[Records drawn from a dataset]
-------

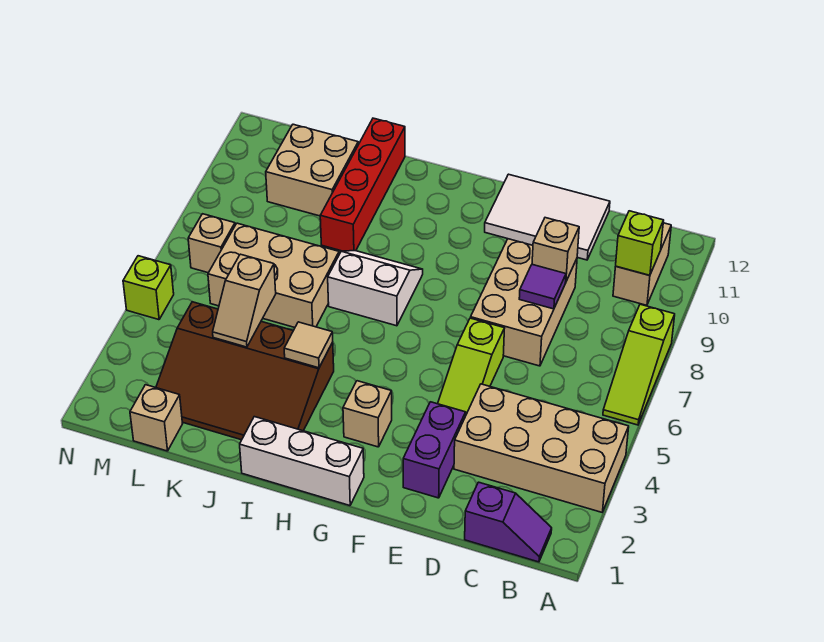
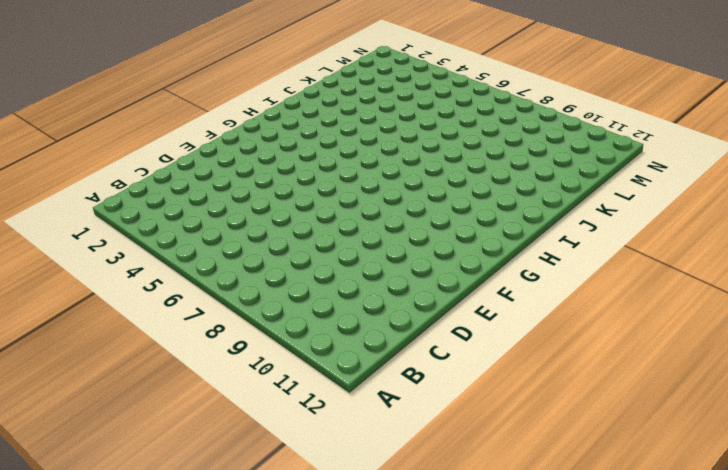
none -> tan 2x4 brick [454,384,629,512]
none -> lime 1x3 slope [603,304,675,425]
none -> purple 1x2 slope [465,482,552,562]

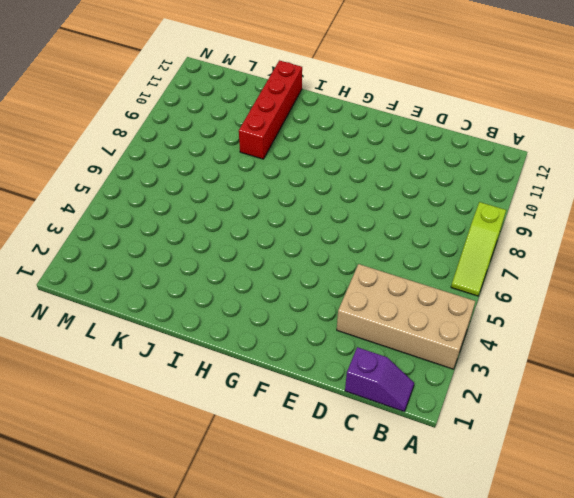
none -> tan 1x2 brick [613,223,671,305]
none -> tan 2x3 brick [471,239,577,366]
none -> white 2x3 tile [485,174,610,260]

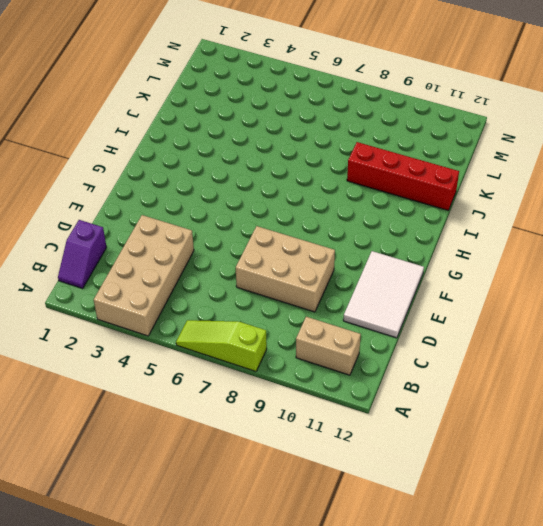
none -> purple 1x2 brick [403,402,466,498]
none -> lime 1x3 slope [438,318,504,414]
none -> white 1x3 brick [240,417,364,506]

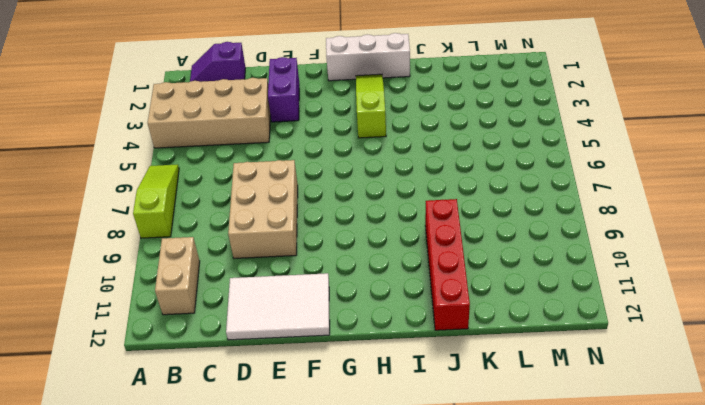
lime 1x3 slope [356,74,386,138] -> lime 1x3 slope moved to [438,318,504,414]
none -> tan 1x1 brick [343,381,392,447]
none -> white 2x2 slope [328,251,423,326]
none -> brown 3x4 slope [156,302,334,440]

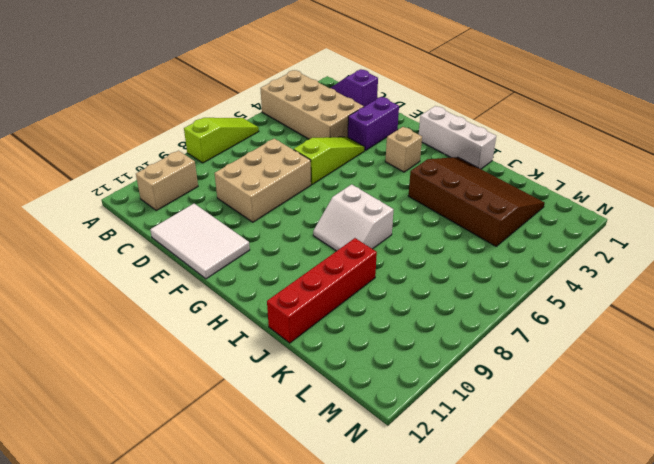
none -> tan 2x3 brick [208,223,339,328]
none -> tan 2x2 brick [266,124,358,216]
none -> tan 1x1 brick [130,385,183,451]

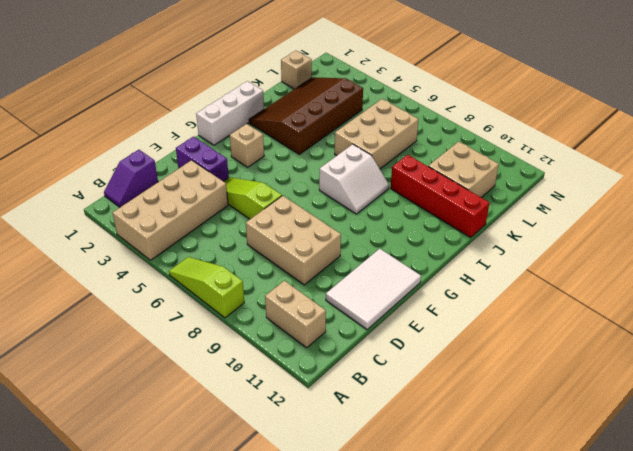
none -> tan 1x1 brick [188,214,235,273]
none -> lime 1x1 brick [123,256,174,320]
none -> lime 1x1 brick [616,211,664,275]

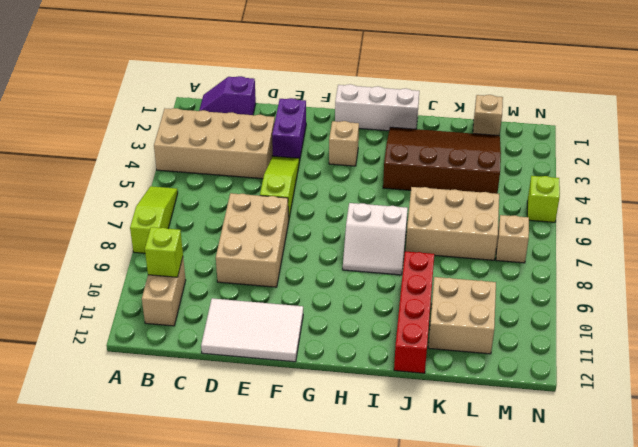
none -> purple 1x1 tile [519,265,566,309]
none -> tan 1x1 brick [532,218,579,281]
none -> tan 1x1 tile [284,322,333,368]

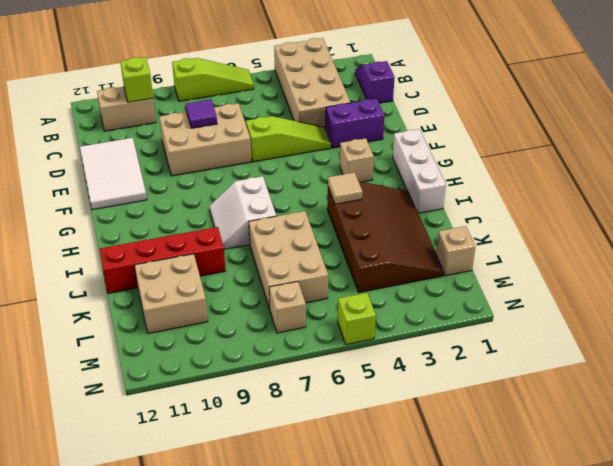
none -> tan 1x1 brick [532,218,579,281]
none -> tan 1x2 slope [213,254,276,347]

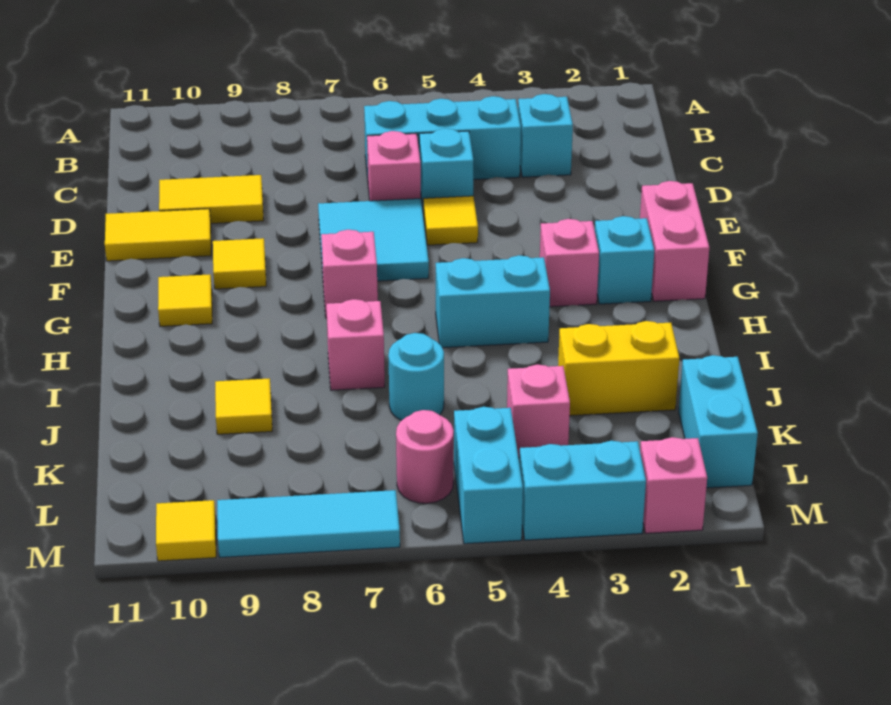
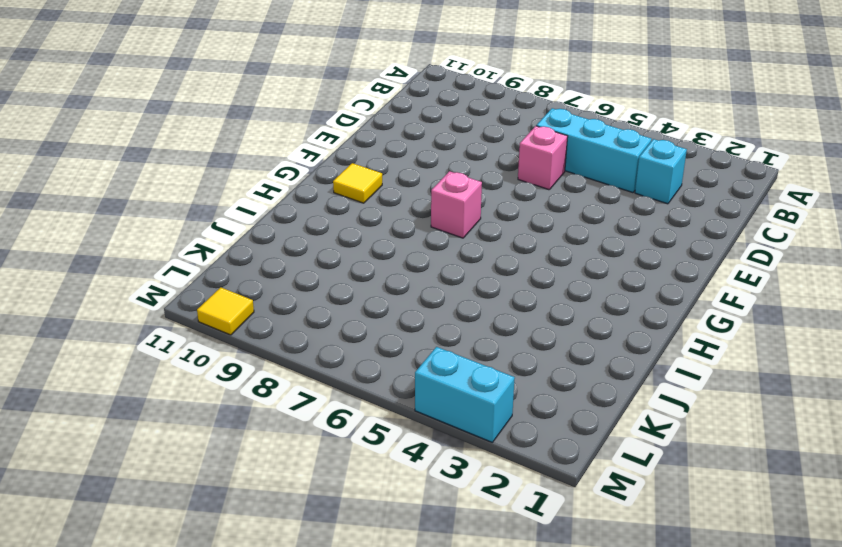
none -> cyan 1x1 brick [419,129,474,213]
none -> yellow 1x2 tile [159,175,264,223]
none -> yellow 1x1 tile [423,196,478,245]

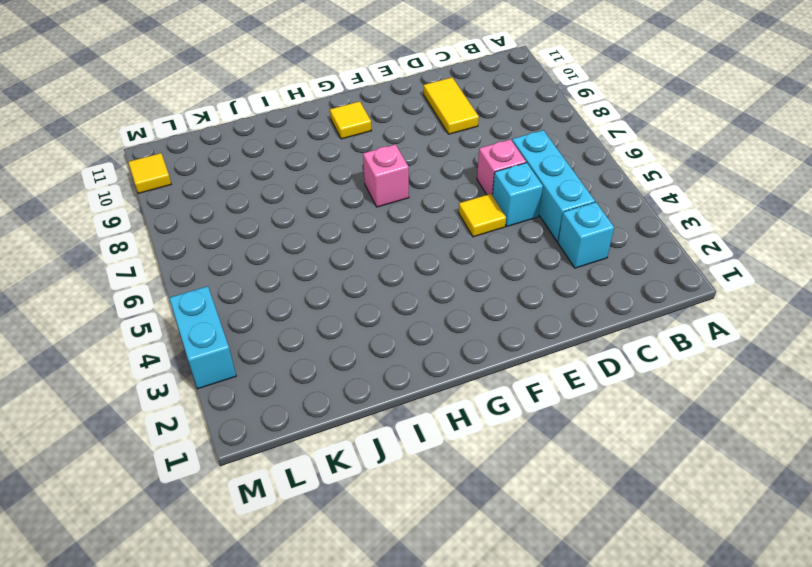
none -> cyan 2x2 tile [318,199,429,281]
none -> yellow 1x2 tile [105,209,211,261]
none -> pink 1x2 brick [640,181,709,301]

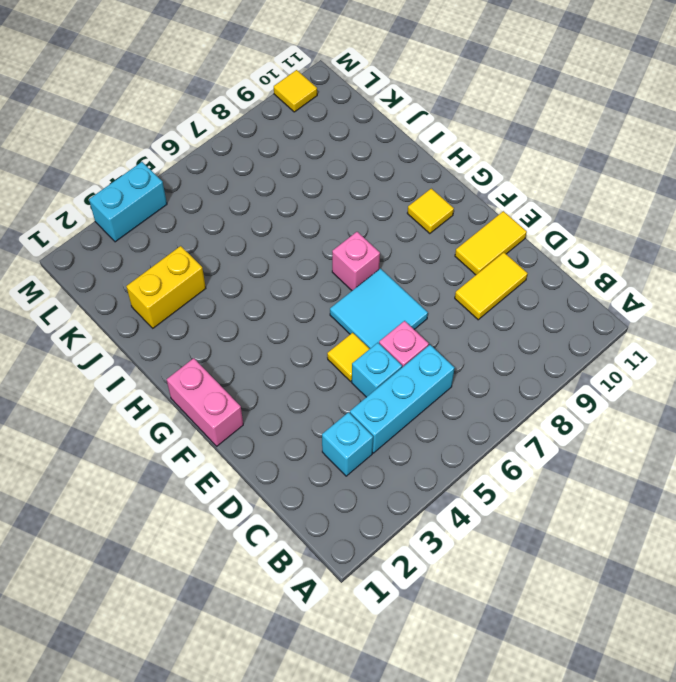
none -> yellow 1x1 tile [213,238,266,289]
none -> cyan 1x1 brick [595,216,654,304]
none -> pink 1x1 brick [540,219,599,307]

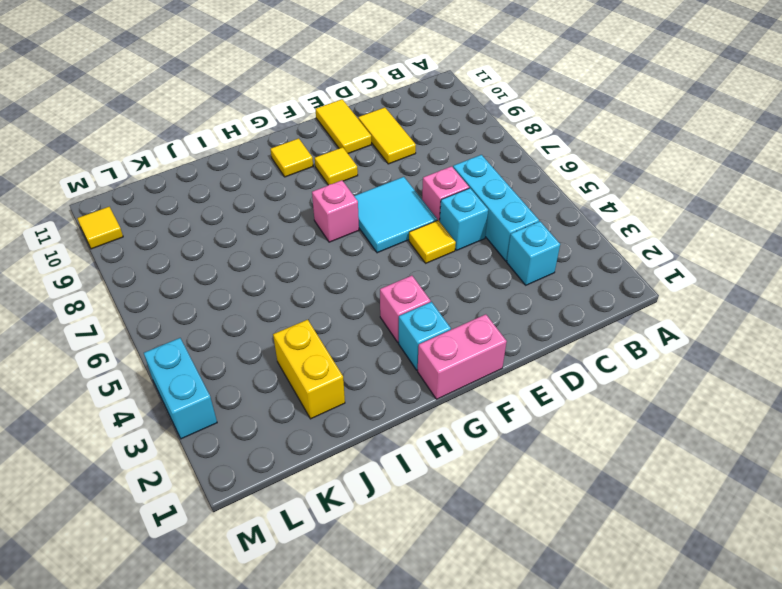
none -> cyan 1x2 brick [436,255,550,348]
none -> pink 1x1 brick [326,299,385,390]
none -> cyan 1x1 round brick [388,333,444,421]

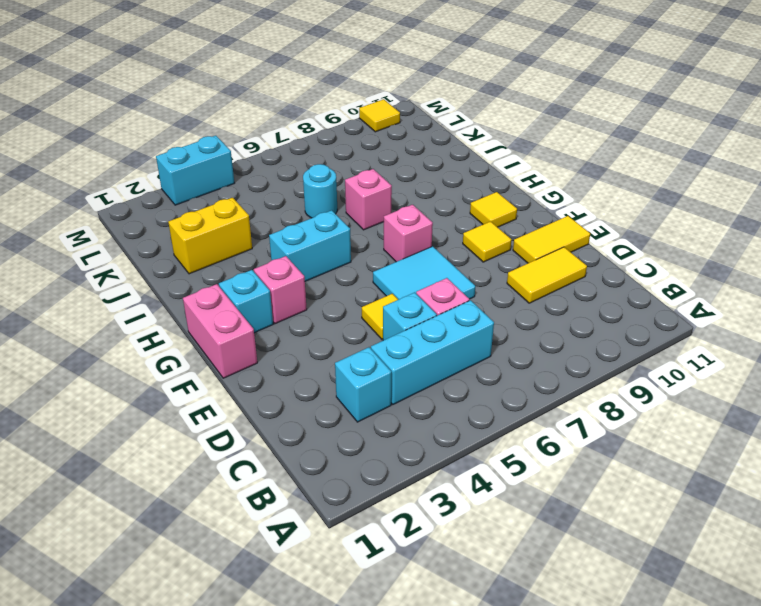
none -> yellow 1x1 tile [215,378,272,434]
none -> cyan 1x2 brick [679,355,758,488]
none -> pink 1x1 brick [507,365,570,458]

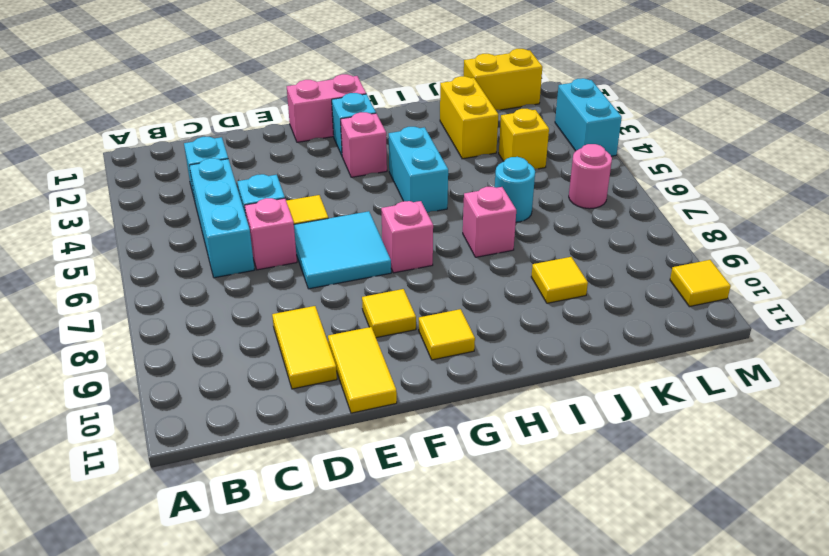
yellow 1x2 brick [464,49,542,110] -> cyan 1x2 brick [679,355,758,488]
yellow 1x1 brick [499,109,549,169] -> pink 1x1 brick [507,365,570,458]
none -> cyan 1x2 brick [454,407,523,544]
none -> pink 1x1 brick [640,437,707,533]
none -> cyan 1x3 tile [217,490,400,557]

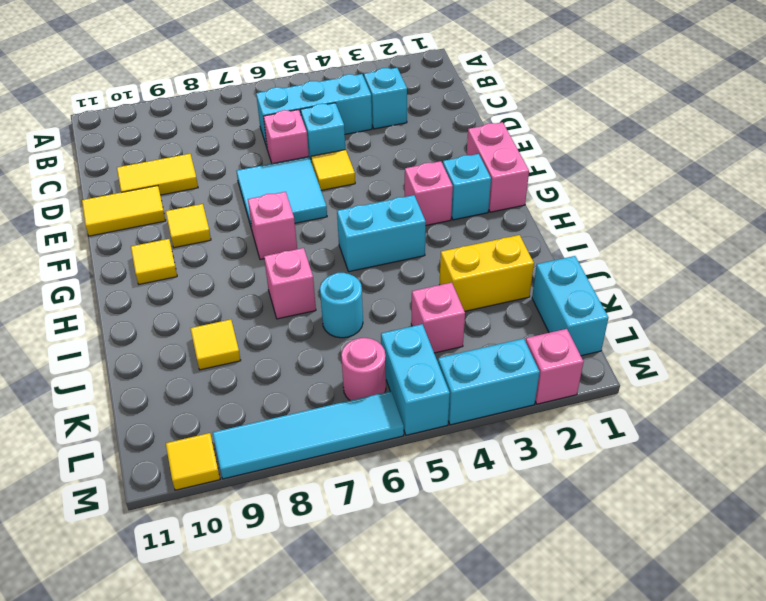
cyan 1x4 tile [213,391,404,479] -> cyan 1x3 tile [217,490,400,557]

-------

* _Task to complete_
Scan the data for the string "lime" and copy each line in which it occurs.

* _Your solution_
none -> lime 1x3 slope [603,304,675,425]
none -> lime 1x3 slope [438,318,504,414]
lime 1x3 slope [356,74,386,138] -> lime 1x3 slope moved to [438,318,504,414]
none -> lime 1x1 brick [123,256,174,320]
none -> lime 1x1 brick [616,211,664,275]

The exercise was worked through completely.